Start of Dataset content

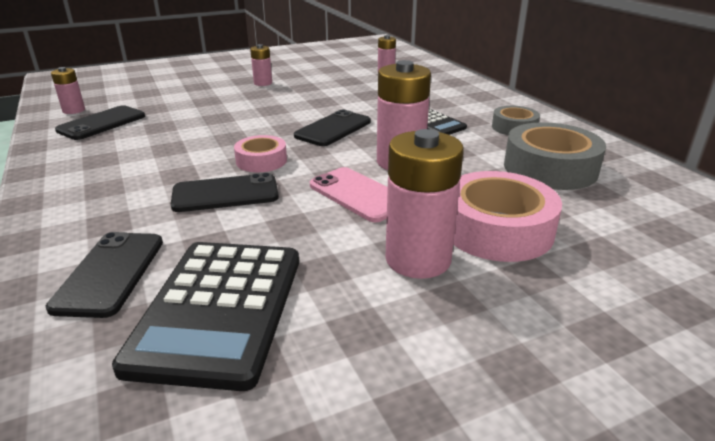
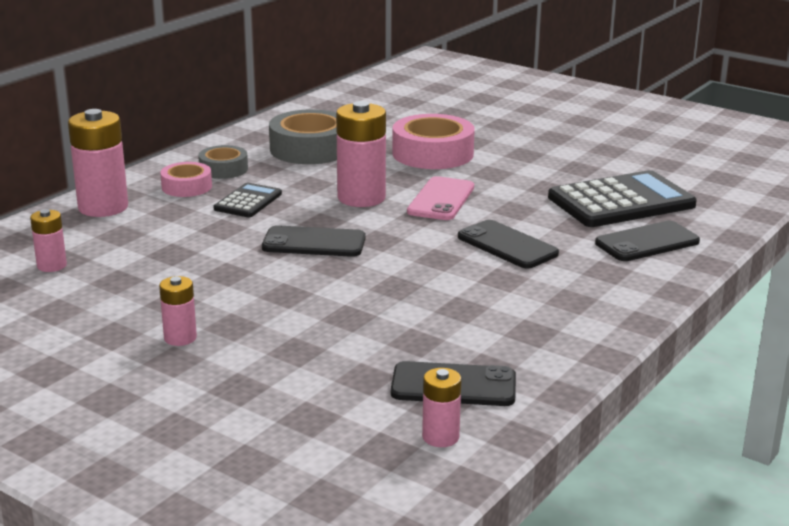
camera: 120 degrees left, 5 degrees down
(261, 161) = (431, 252): pink tape -> pink tape (186, 187)
(418, 259) = (499, 167): pink battery -> pink battery (103, 207)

End of Dataset content

→ Task prompt:
Drop the pictures and give every line above again exactly.

→ Your response:
camera: 120 degrees left, 5 degrees down
(261, 161) = (431, 252): pink tape -> pink tape (186, 187)
(418, 259) = (499, 167): pink battery -> pink battery (103, 207)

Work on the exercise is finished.